-- Directions --
Look for the word "none". Copy every line of the listing where it occurs.

-- Data for this task --
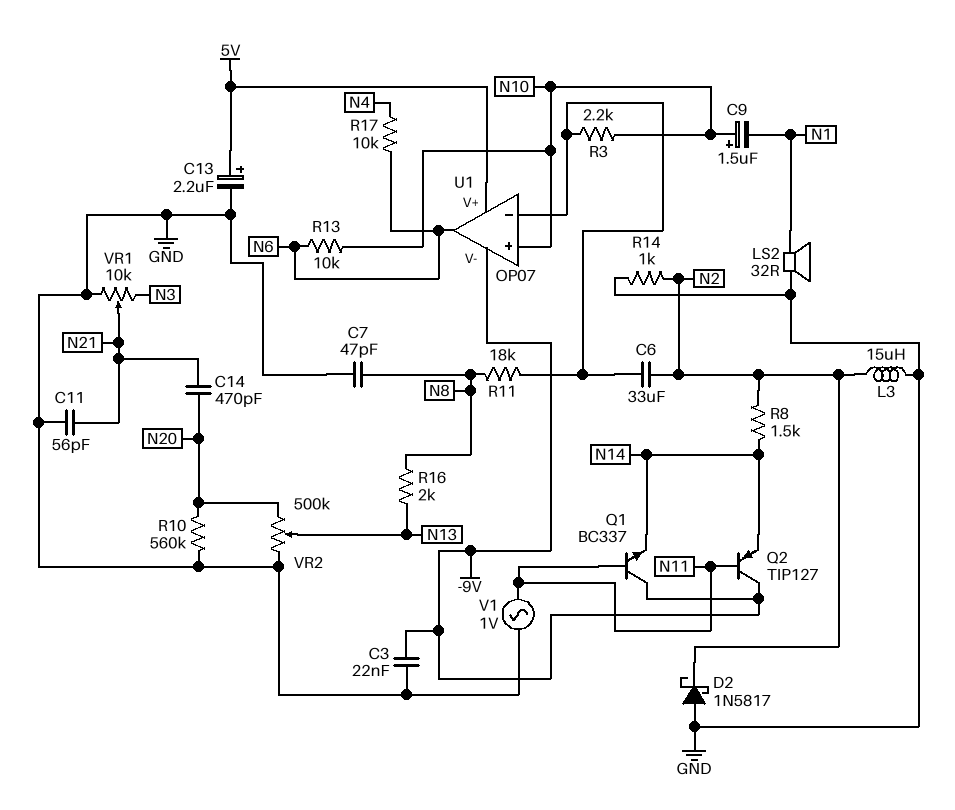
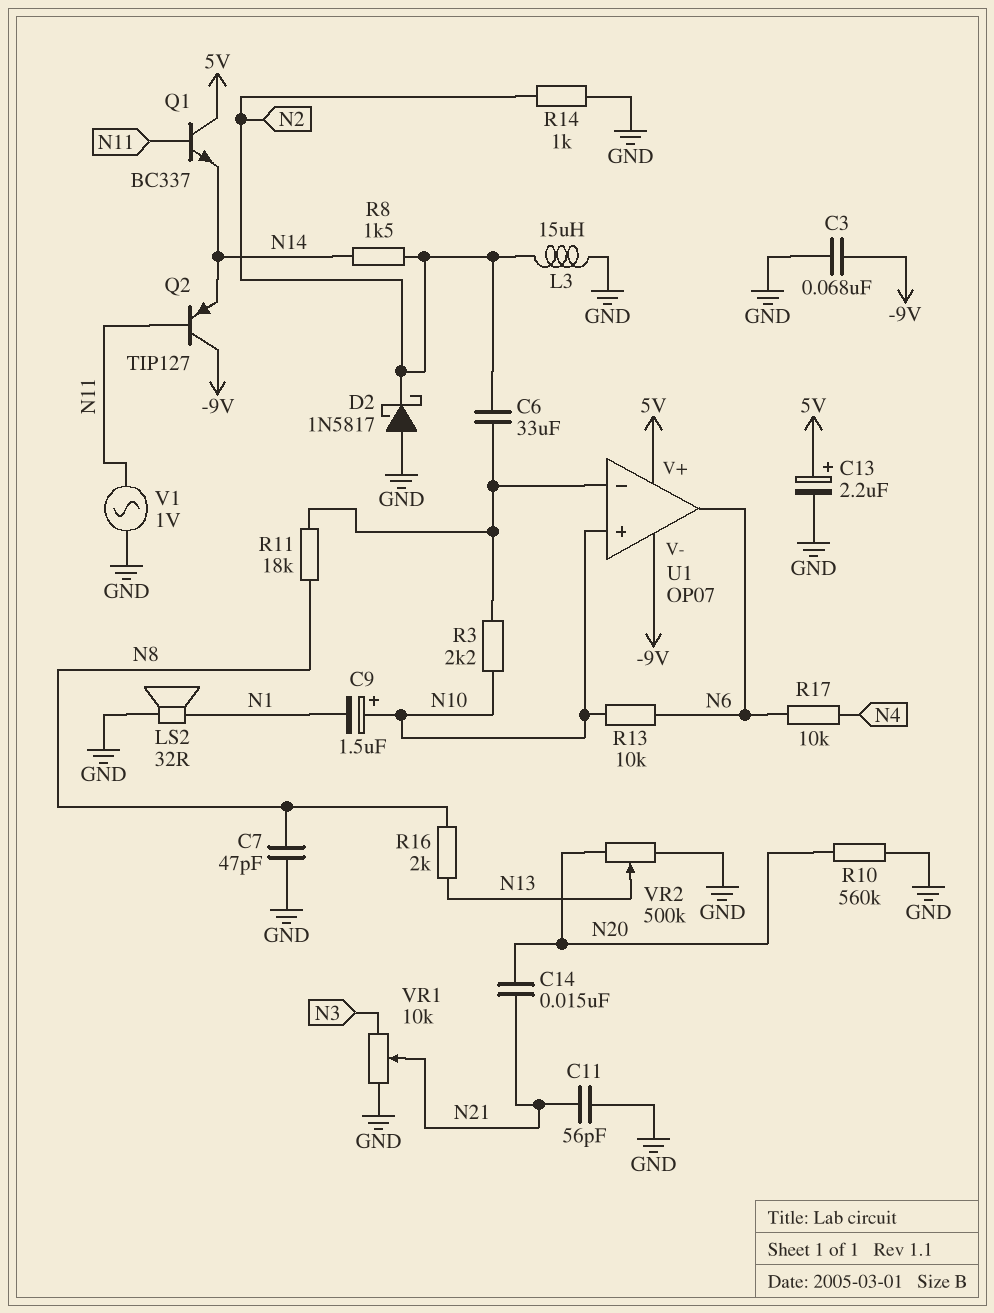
C3: 22nF (-9V, GND) -> 68nF (-9V, GND)
C14: 470pF (N20, N21) -> 15nF (N20, N21)
Q1: NPN BC337 (B N11, C -9V, E N14) -> NPN BC337 (B N11, C 5V, E N14)

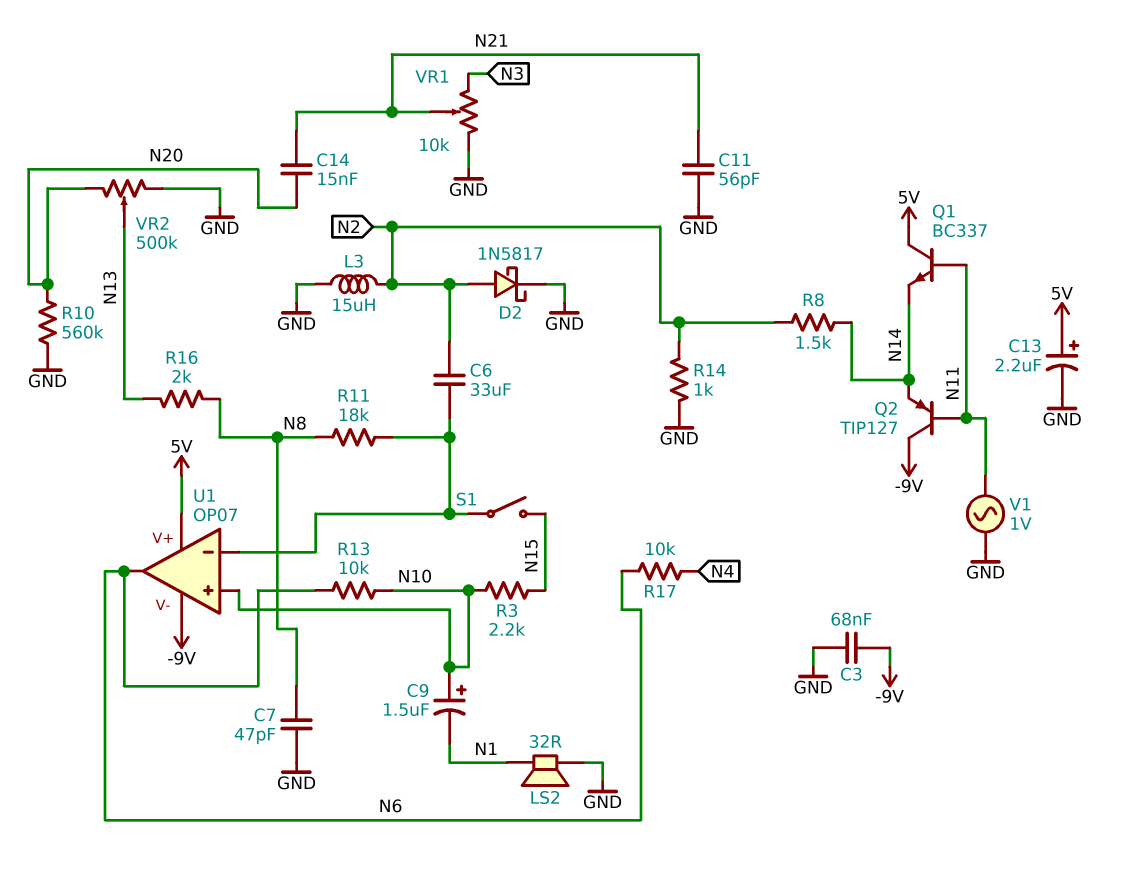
D2: schottky 1N5817 (A GND, K N2) -> schottky 1N5817 (A N2, K GND)
R3: 2.2k (N10, U1/in-) -> 2.2k (N10, N15)
S1: none -> switch (N15, U1/in-)

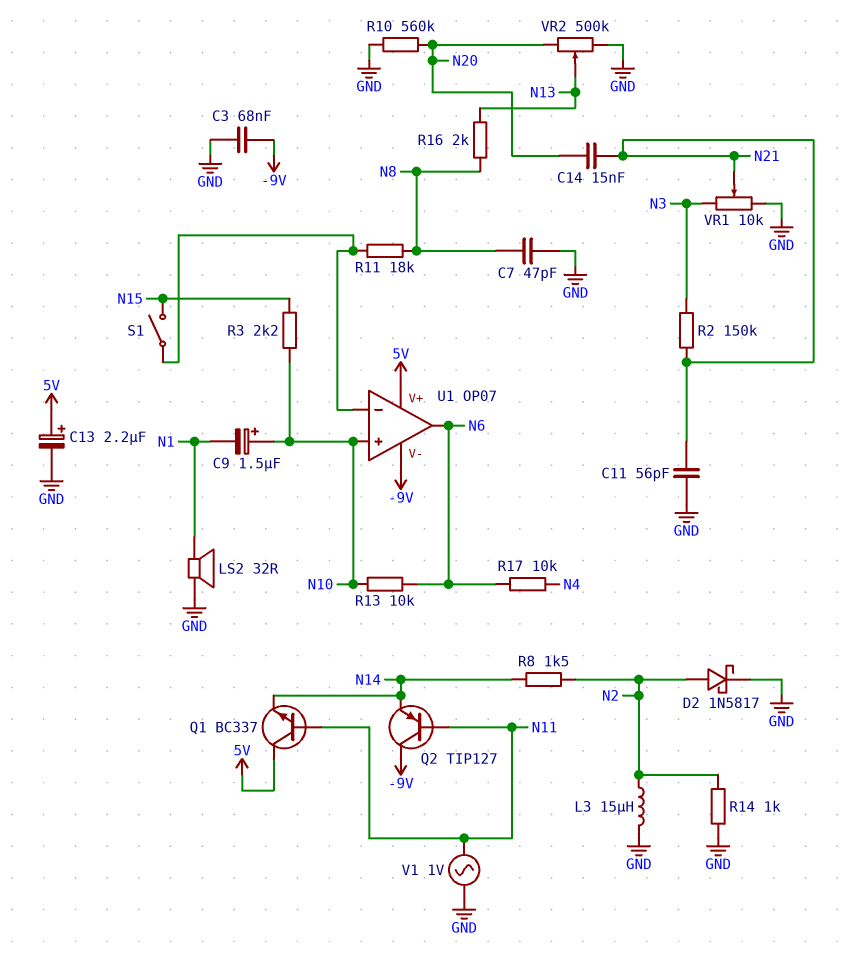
C6: 33uF (N2, U1/in-) -> none
R2: none -> 150k (N3, N21)

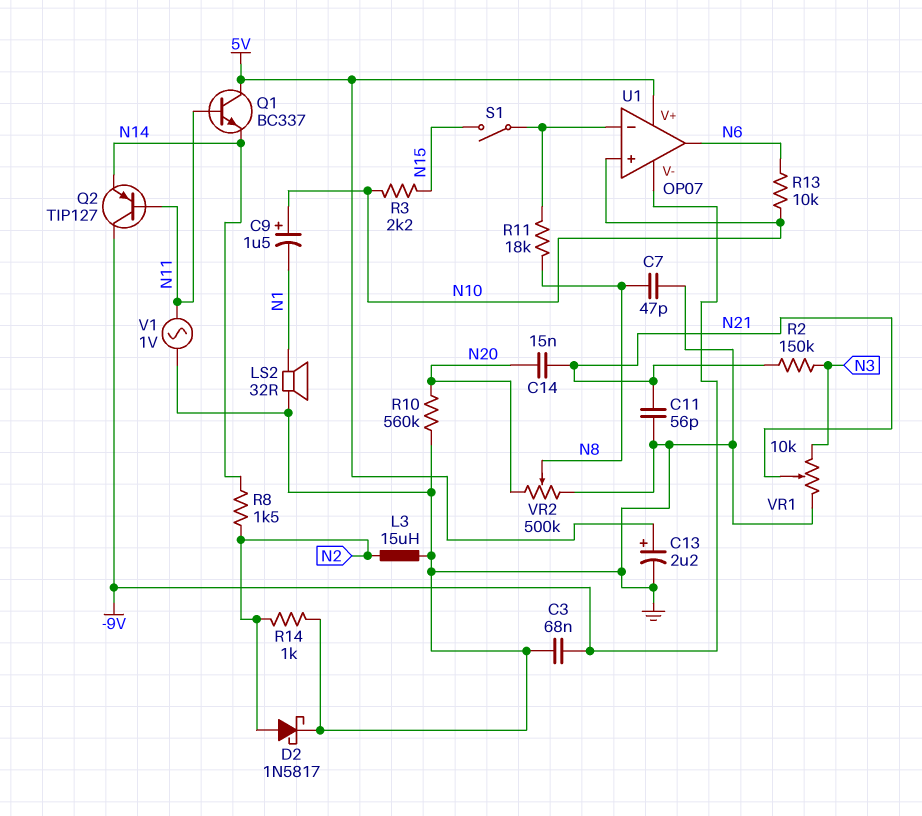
R16: 2k (N8, N13) -> none
R17: 10k (N4, N6) -> none
VR2: 500k (GND, N20, wiper N13) -> 500k (GND, N20, wiper N8)

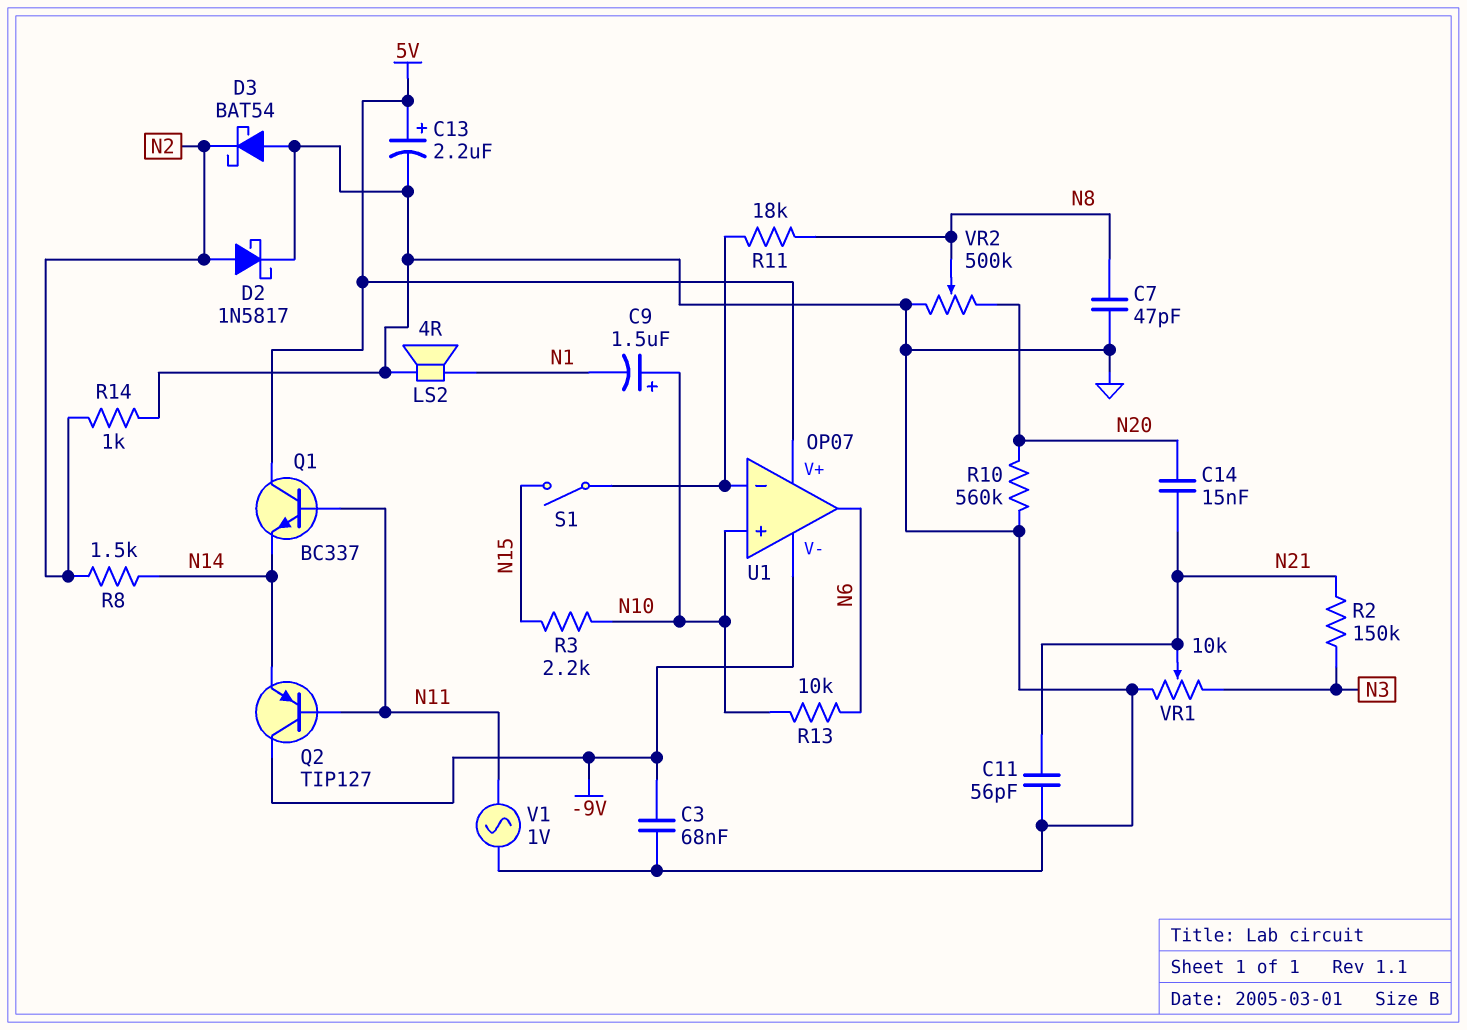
D3: none -> schottky BAT54 (A GND, K N2)
L3: 15uH (GND, N2) -> none
LS2: speaker 32R (GND, N1) -> speaker 4R (GND, N1)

-- Task output --
S1: none -> switch (N15, U1/in-)
C6: 33uF (N2, U1/in-) -> none
R2: none -> 150k (N3, N21)
R16: 2k (N8, N13) -> none
R17: 10k (N4, N6) -> none
D3: none -> schottky BAT54 (A GND, K N2)
L3: 15uH (GND, N2) -> none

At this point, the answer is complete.